[Coordinate-based change listings]
##############################

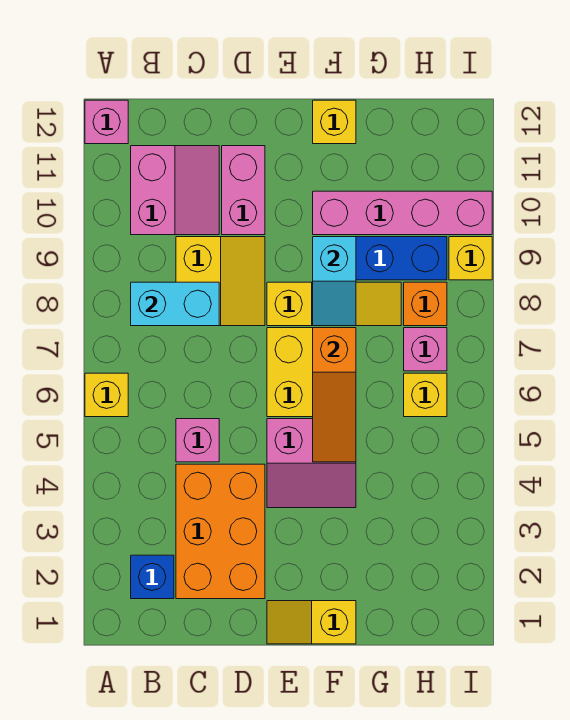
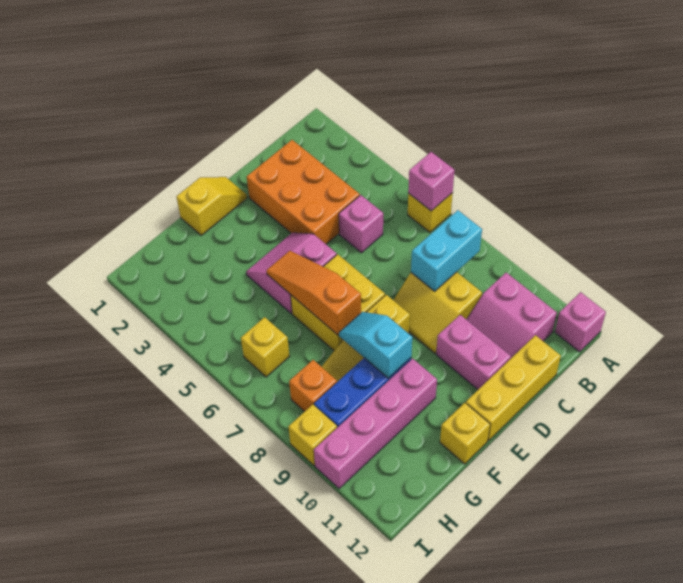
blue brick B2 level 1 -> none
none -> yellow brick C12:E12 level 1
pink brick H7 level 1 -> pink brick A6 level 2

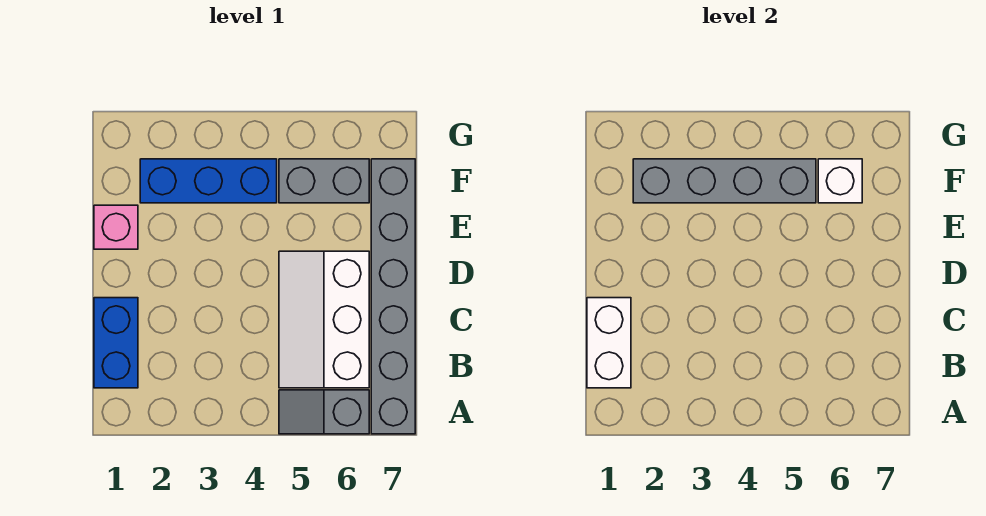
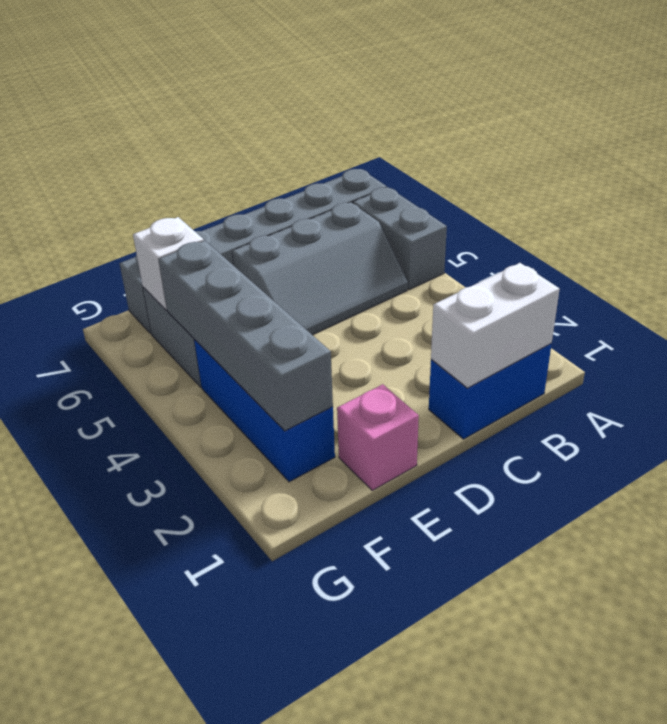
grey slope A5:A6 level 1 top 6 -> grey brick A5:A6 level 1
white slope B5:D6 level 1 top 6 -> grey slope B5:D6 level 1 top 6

##############################

◆ **TASK DETAILS**: All entries must be output exactly as they stand, and every picture must be left out.

◆ **EXERCISE OUTPUT**:
blue brick B2 level 1 -> none
none -> yellow brick C12:E12 level 1
pink brick H7 level 1 -> pink brick A6 level 2

grey slope A5:A6 level 1 top 6 -> grey brick A5:A6 level 1
white slope B5:D6 level 1 top 6 -> grey slope B5:D6 level 1 top 6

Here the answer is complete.